ACTIVITY:
Show all the lines in the data below that include the word "RESET".
━━━━━ EXTRACTED MATERIAL
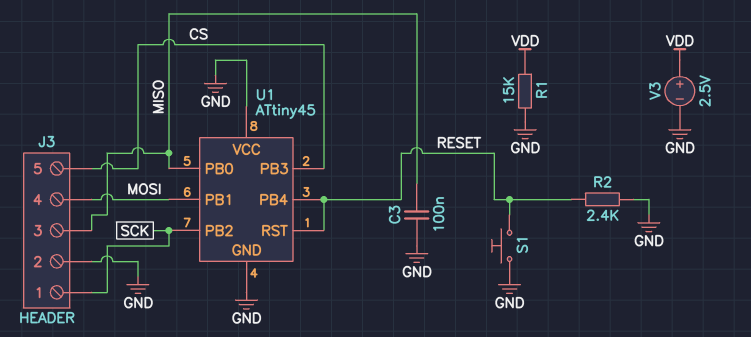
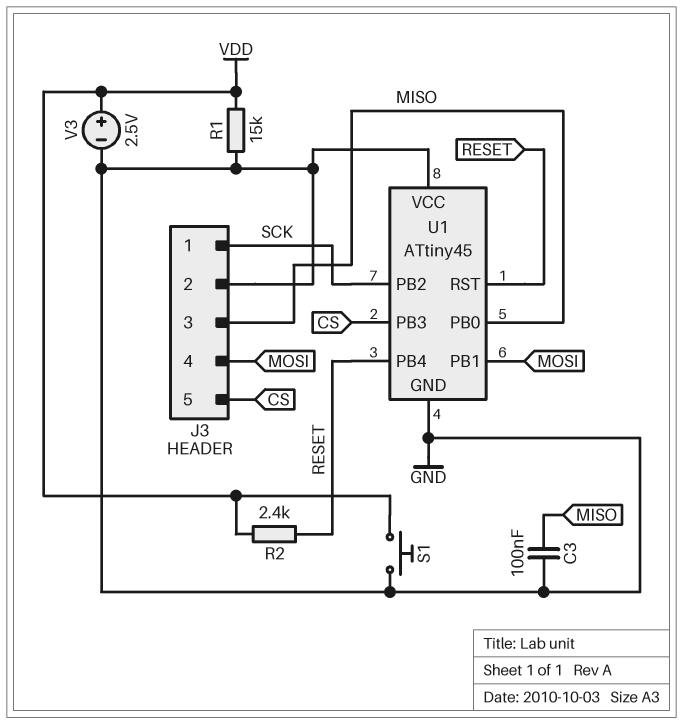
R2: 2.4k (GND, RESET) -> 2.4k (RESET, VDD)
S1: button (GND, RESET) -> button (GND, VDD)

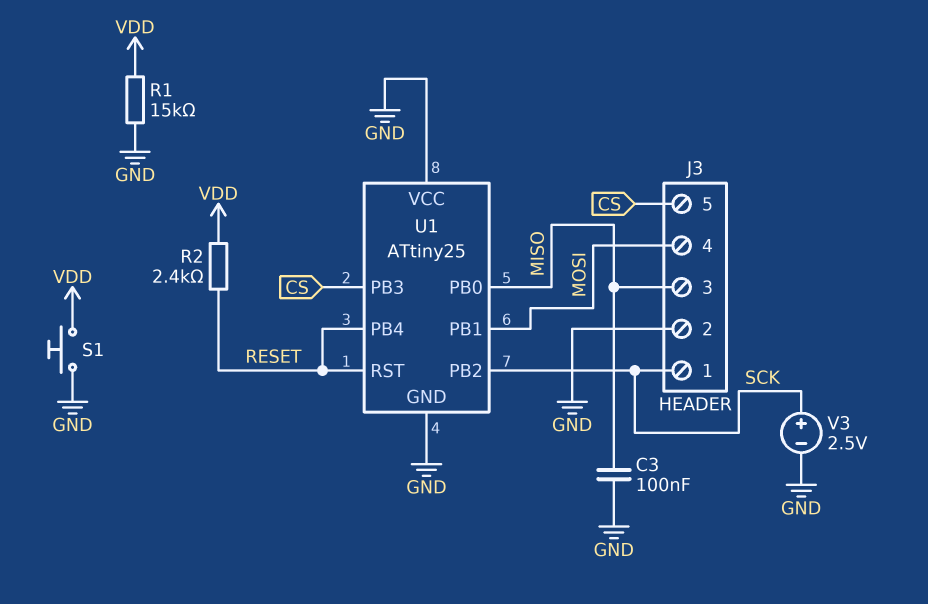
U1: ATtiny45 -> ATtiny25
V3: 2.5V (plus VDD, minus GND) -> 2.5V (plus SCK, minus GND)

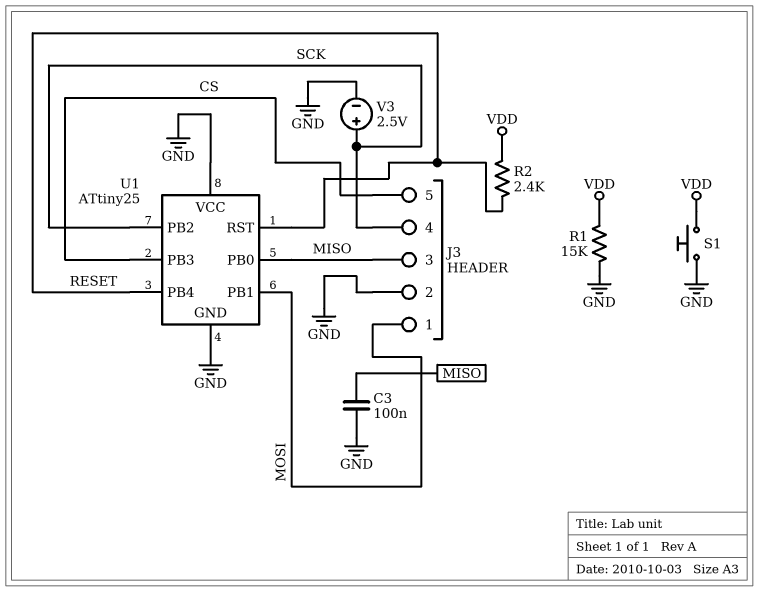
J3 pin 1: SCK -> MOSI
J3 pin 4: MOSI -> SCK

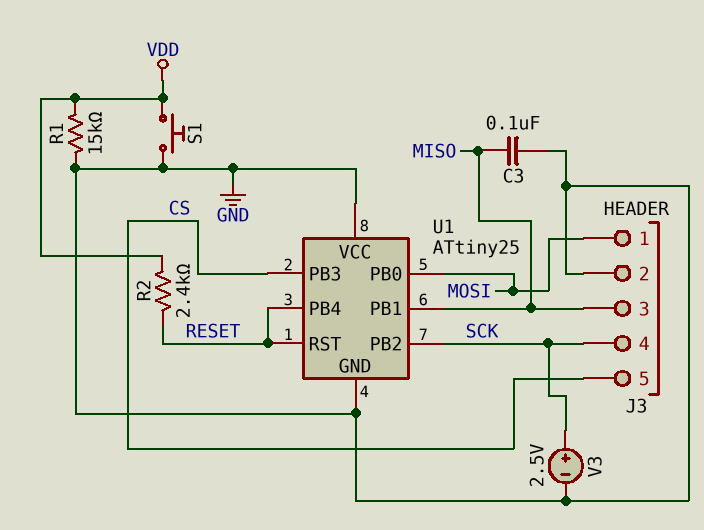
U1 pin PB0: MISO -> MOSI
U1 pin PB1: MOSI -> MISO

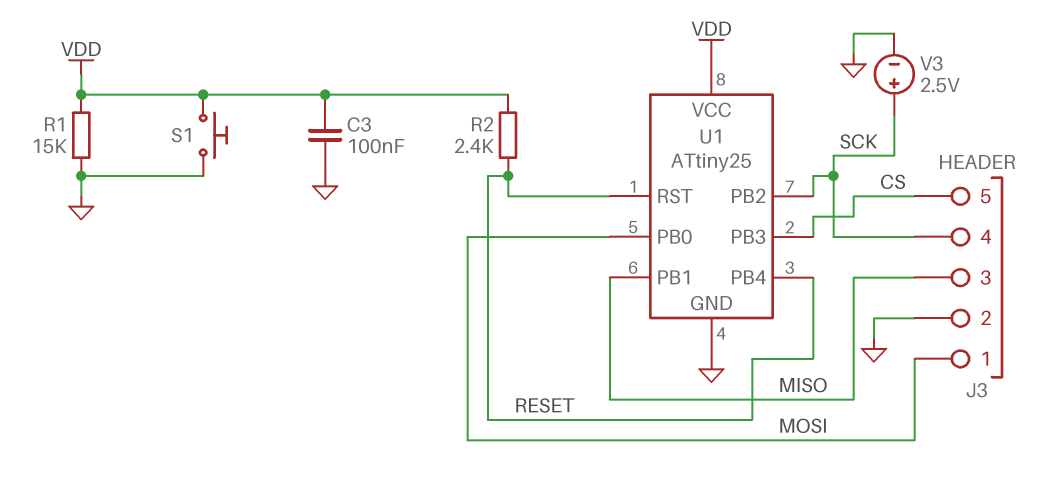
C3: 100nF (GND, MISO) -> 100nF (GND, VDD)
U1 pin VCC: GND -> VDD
━━━━━━━━━━
TASK RESPONSE:
R2: 2.4k (GND, RESET) -> 2.4k (RESET, VDD)
S1: button (GND, RESET) -> button (GND, VDD)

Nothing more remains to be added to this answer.